*What to work on*.
With the string "orange" as the filter, copy each matching line from the records.

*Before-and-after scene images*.
>>

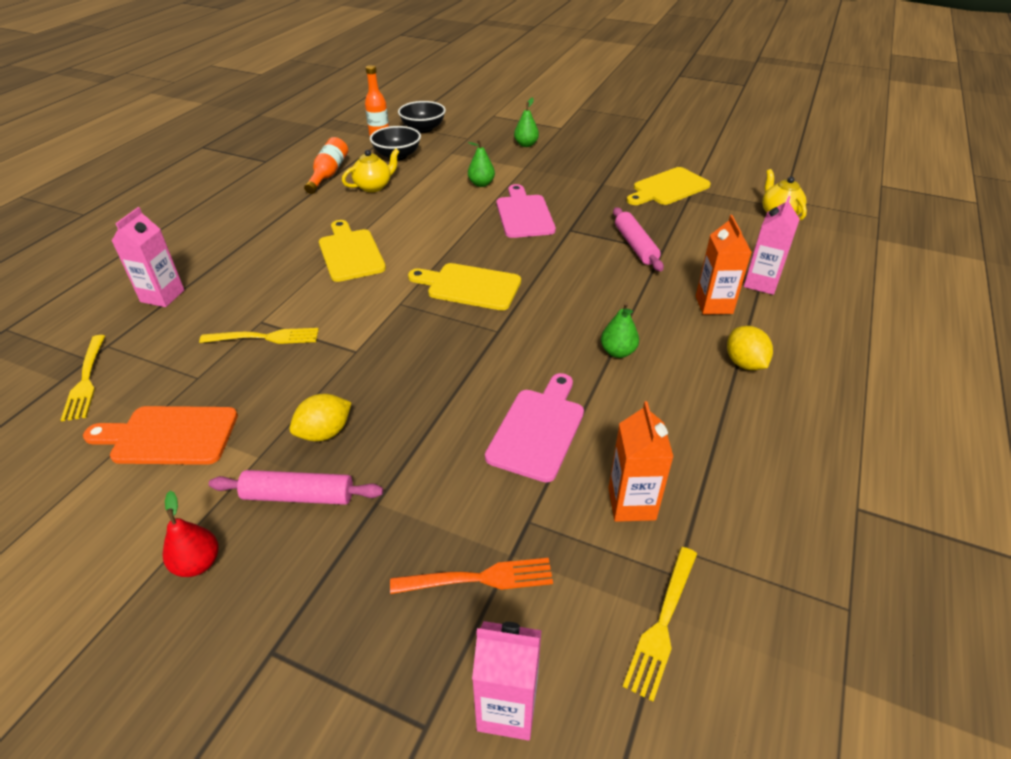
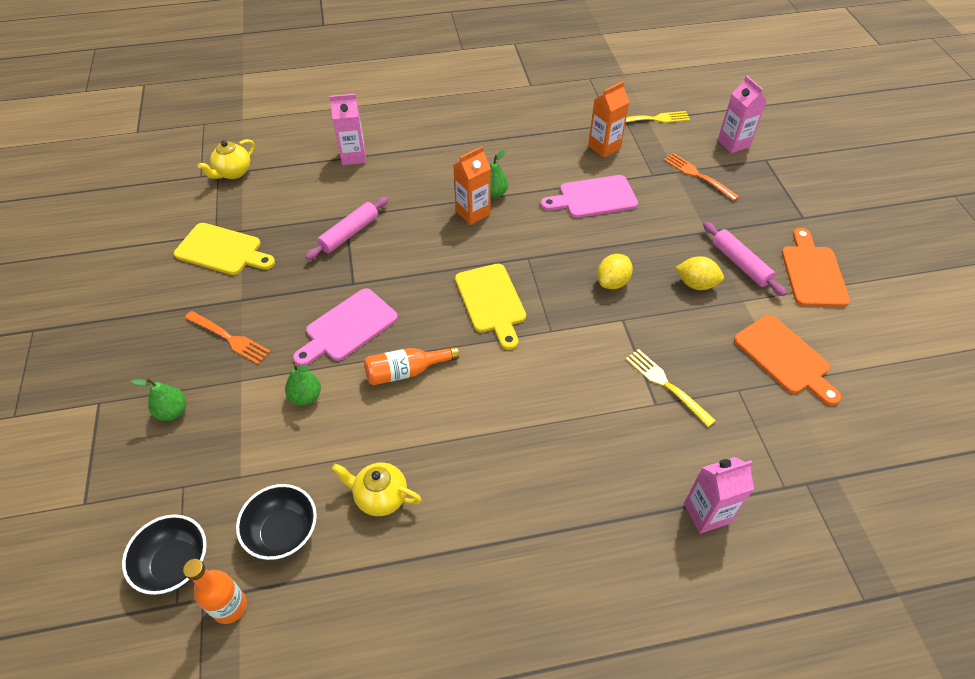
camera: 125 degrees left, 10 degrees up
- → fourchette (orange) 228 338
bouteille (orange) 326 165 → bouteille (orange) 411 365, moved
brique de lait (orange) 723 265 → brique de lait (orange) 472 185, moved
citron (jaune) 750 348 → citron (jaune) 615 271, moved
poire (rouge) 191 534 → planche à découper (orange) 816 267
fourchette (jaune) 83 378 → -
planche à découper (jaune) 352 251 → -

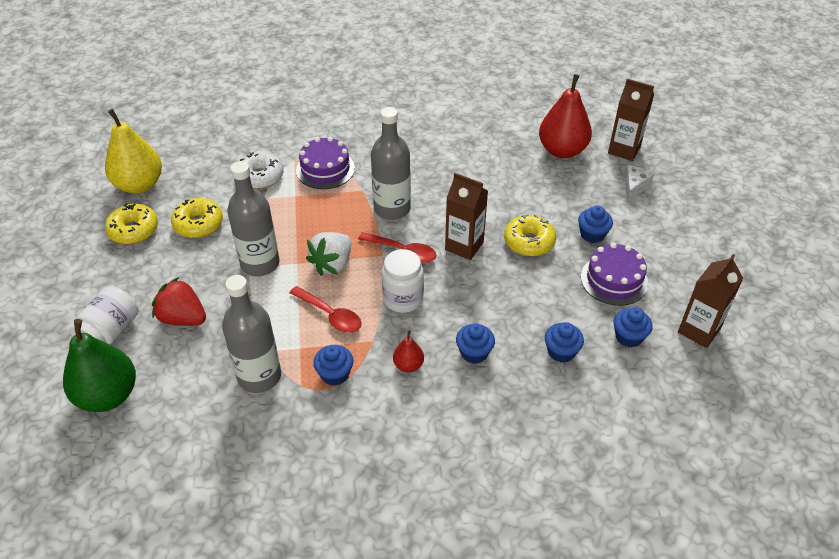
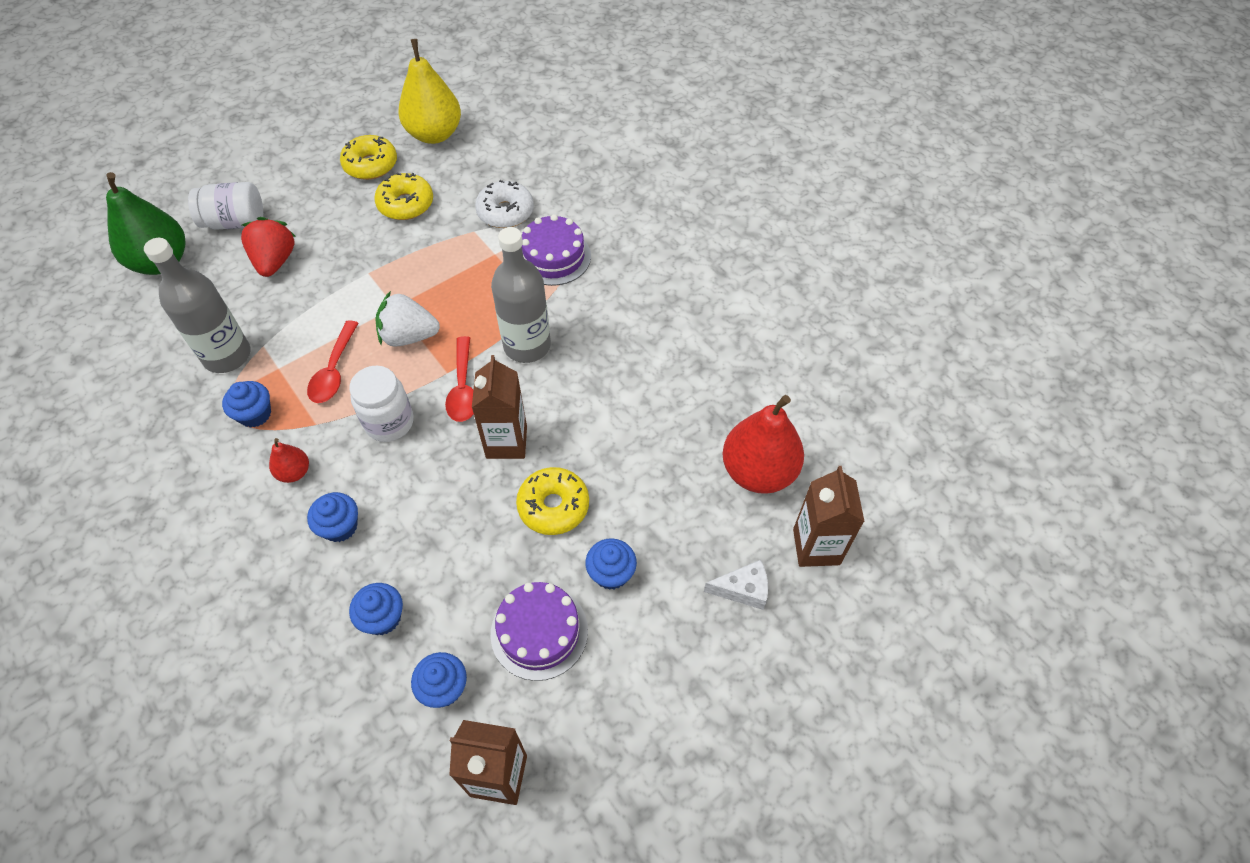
camera: 60 degrees right, 10 degrees up
bouteille (gris) 253 218 → -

<<

*Output below*.
- → fourchette (orange) 228 338
bouteille (orange) 326 165 → bouteille (orange) 411 365, moved
brique de lait (orange) 723 265 → brique de lait (orange) 472 185, moved
poire (rouge) 191 534 → planche à découper (orange) 816 267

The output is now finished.